----- TASK INPUT
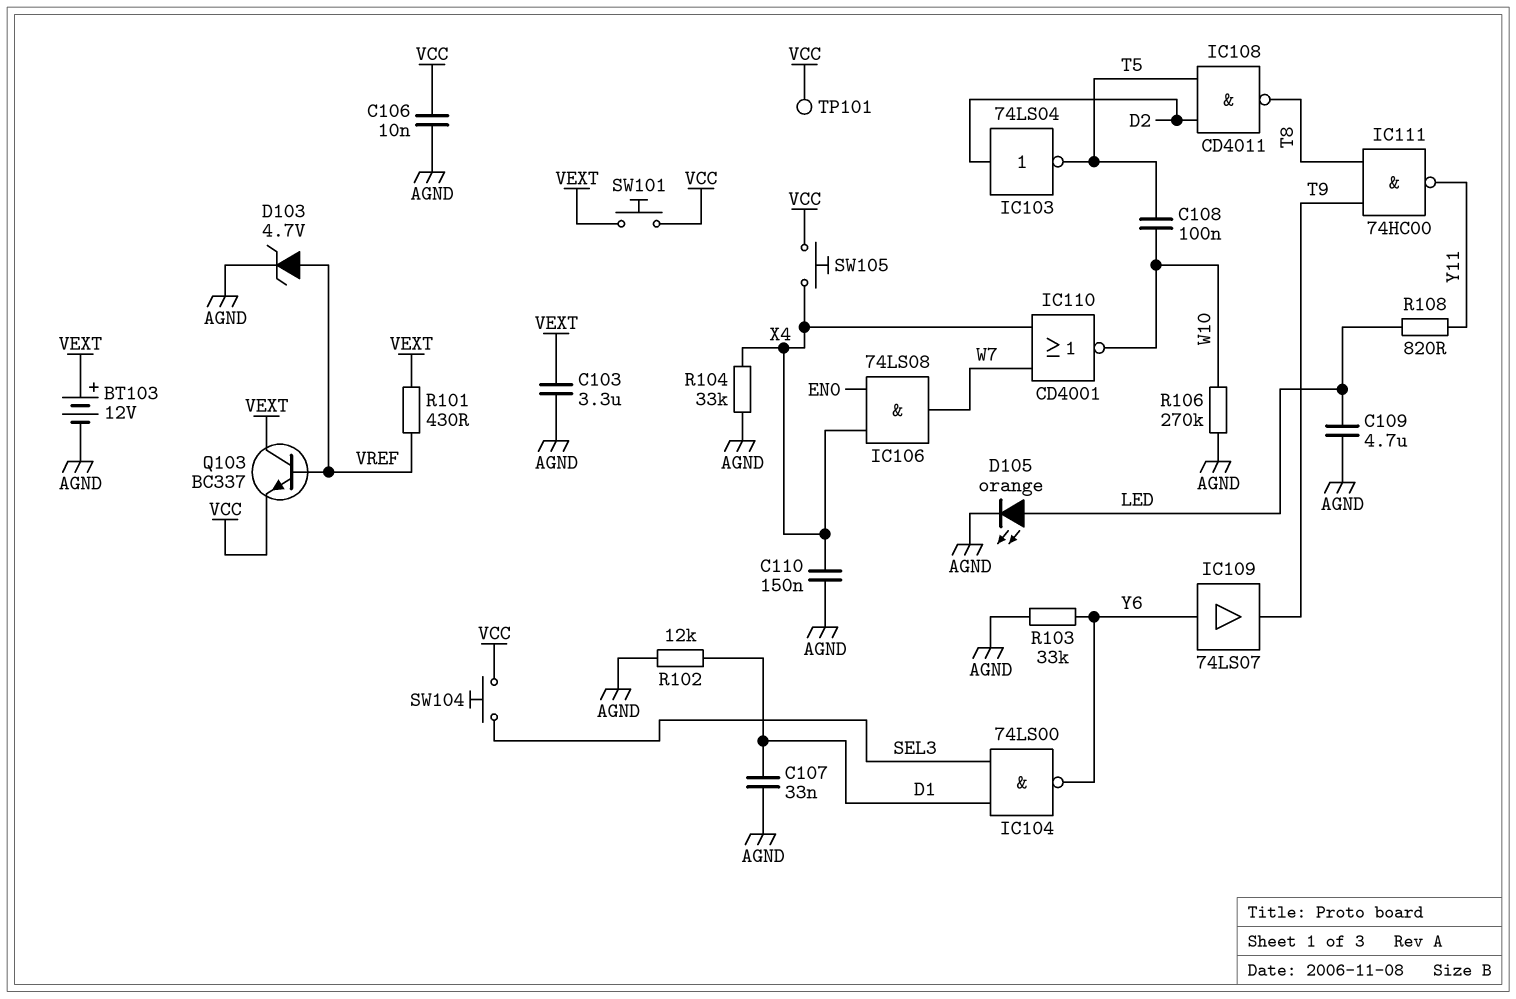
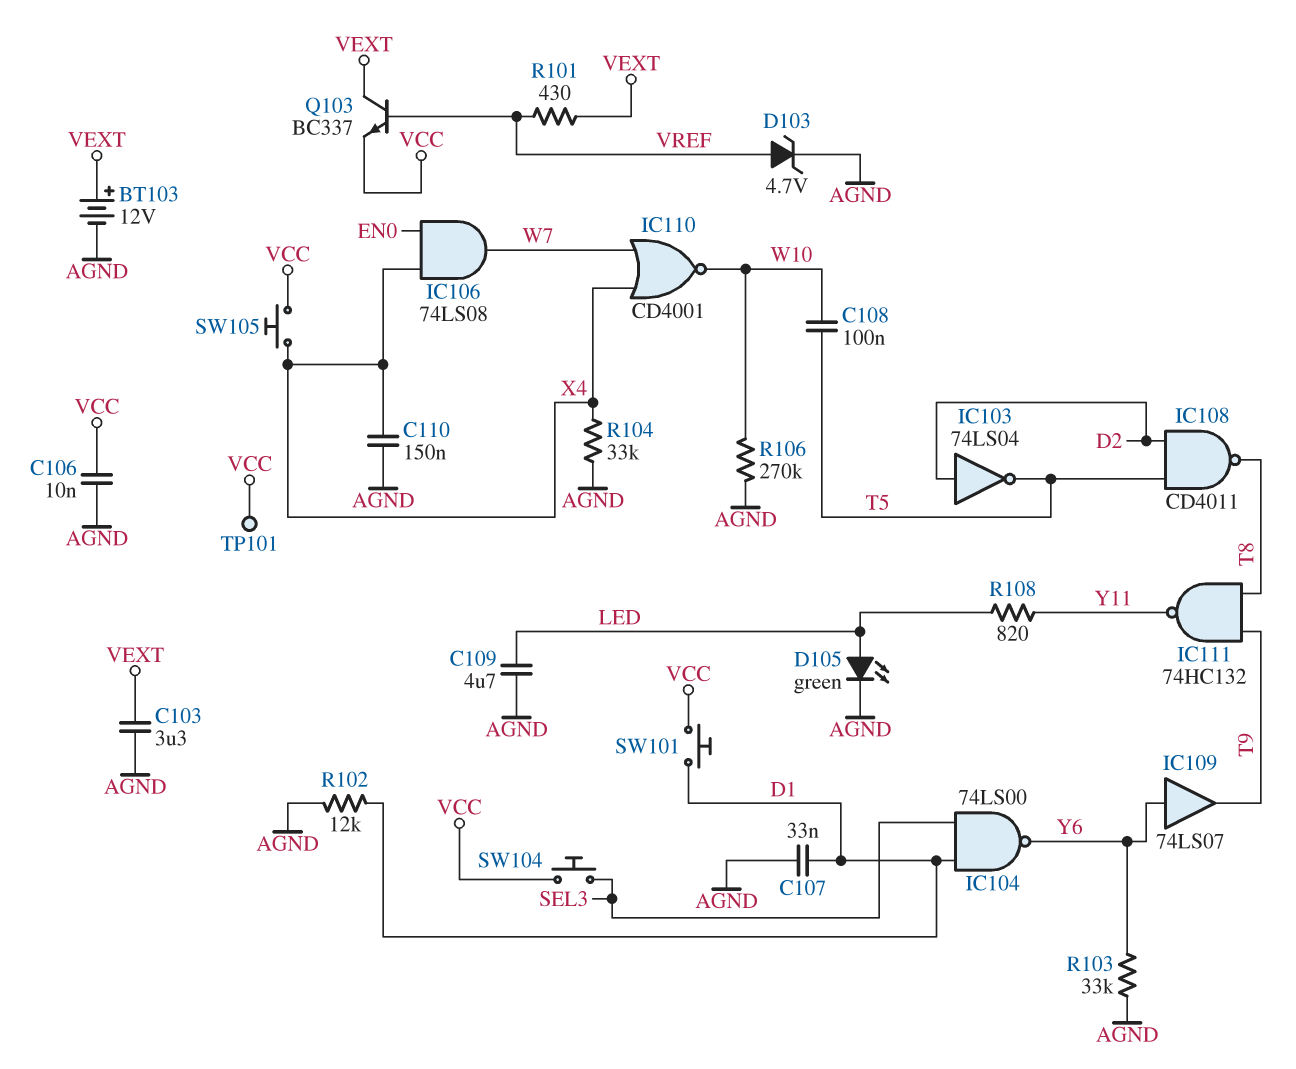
D105: LED orange (A LED, K AGND) -> LED green (A LED, K AGND)
IC111: NAND 74HC00 (in T8, in T9, out Y11) -> NAND 74HC132 (in T8, in T9, out Y11)
SW101: button (VCC, VEXT) -> button (D1, VCC)

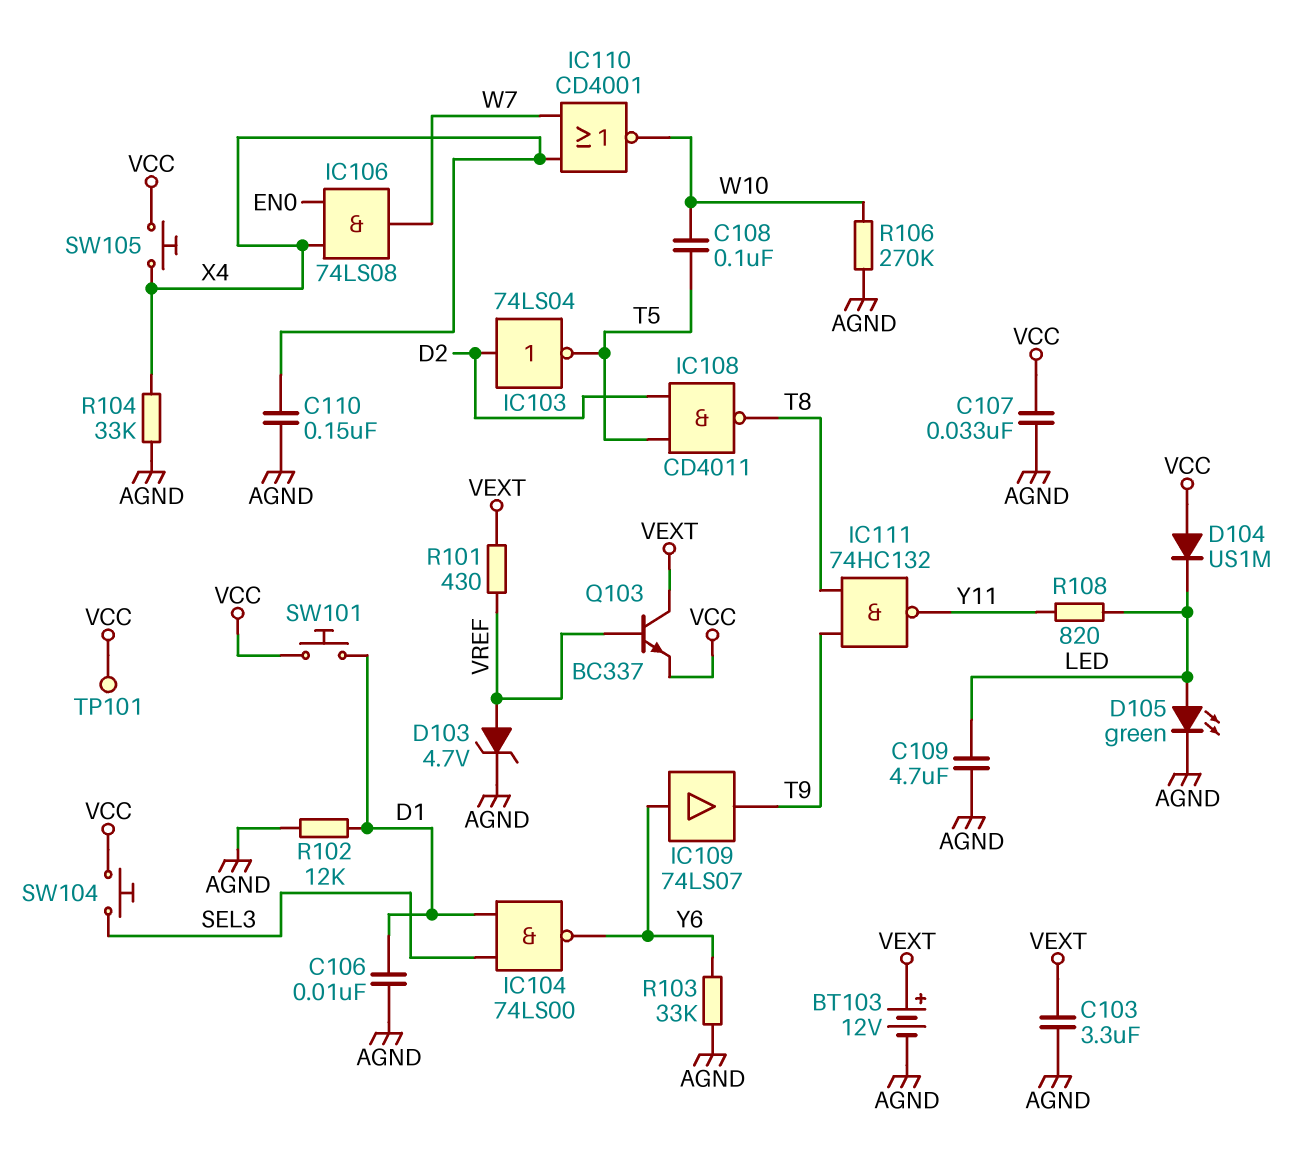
C106: 10nF (AGND, VCC) -> 10nF (AGND, D1)
C107: 33nF (AGND, D1) -> 33nF (AGND, VCC)
D104: none -> diode US1M (A VCC, K LED)

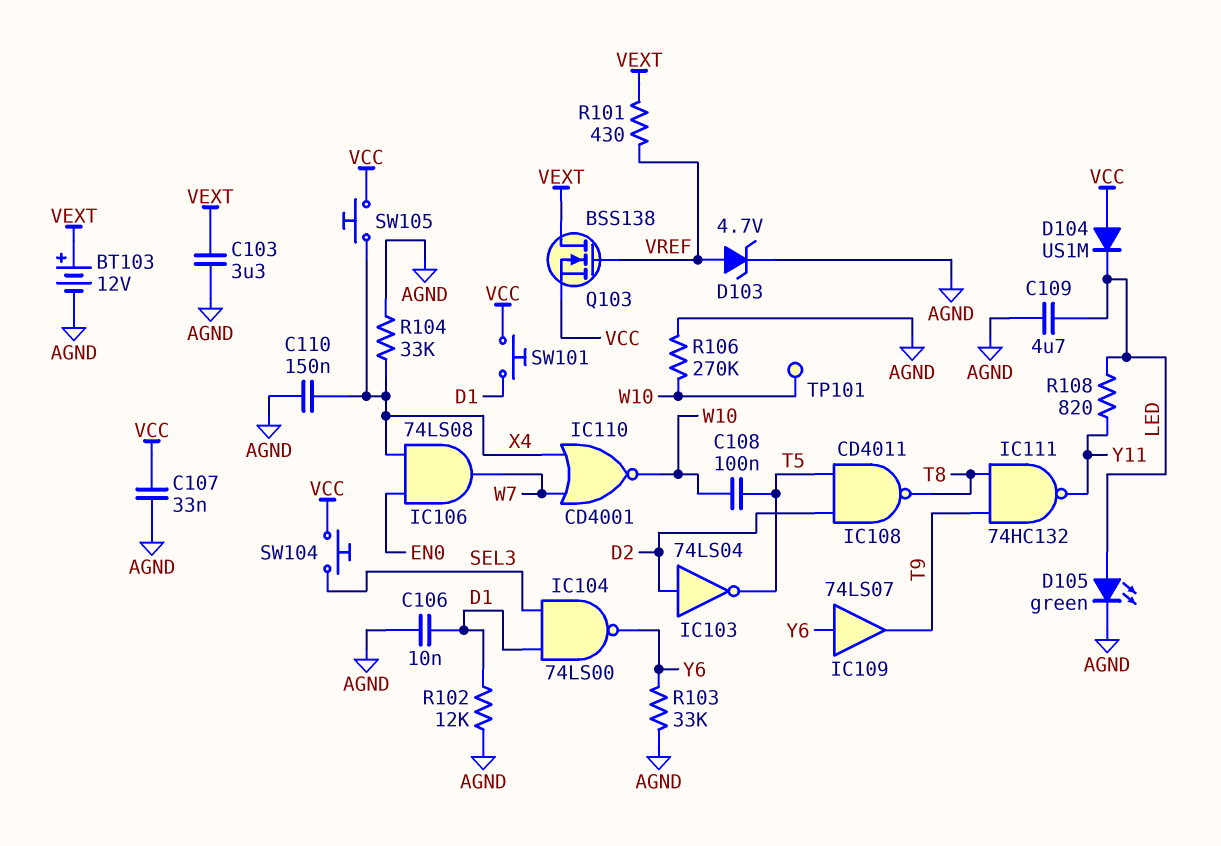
Q103: NPN BC337 (B VREF, C VEXT, E VCC) -> NMOS BSS138 (G VREF, D VEXT, S VCC)
TP101: test point (VCC) -> test point (W10)

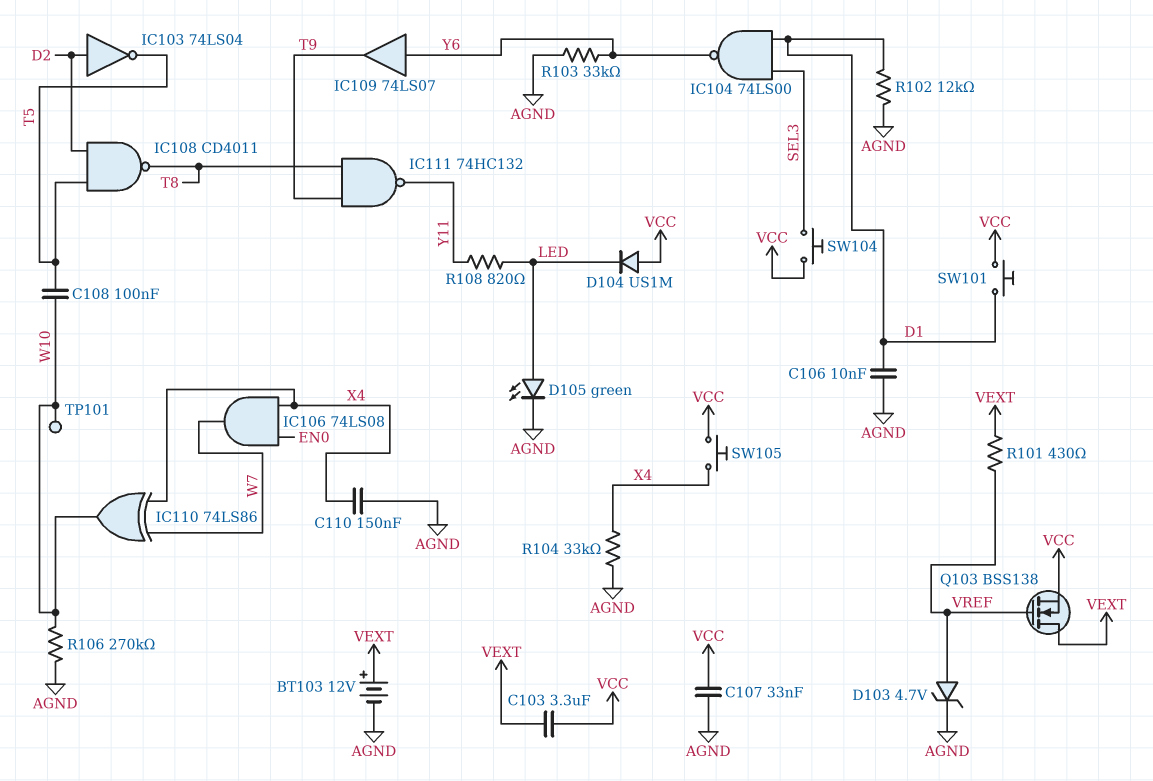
C103: 3.3uF (AGND, VEXT) -> 3.3uF (VCC, VEXT)
C109: 4.7uF (AGND, LED) -> none
IC110: NOR CD4001 (in W7, in X4, out W10) -> XOR 74LS86 (in W7, in X4, out W10)

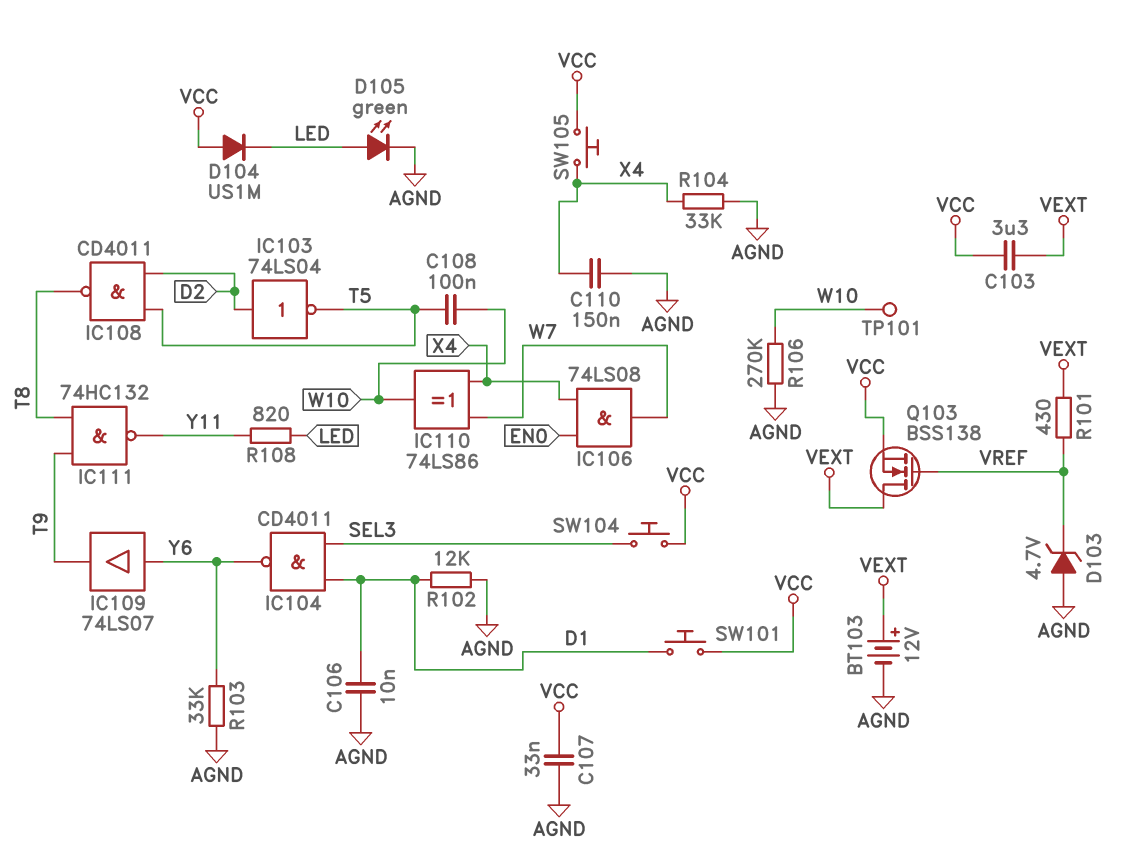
D103: zener 4.7V (A VREF, K AGND) -> zener 4.7V (A AGND, K VREF)
IC104: NAND 74LS00 (in D1, in SEL3, out Y6) -> NAND CD4011 (in D1, in SEL3, out Y6)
----------
§ **EXERCISE BRIEF**
Pictures excluded, return exactly the lines from the one with "C103: 3.3uF (AGND, VEXT) -> 3.3uF (VCC, VEXT)" through the final line of the entries above, both included.

§ **RESPONSE TO THIS TASK**
C103: 3.3uF (AGND, VEXT) -> 3.3uF (VCC, VEXT)
C109: 4.7uF (AGND, LED) -> none
IC110: NOR CD4001 (in W7, in X4, out W10) -> XOR 74LS86 (in W7, in X4, out W10)

D103: zener 4.7V (A VREF, K AGND) -> zener 4.7V (A AGND, K VREF)
IC104: NAND 74LS00 (in D1, in SEL3, out Y6) -> NAND CD4011 (in D1, in SEL3, out Y6)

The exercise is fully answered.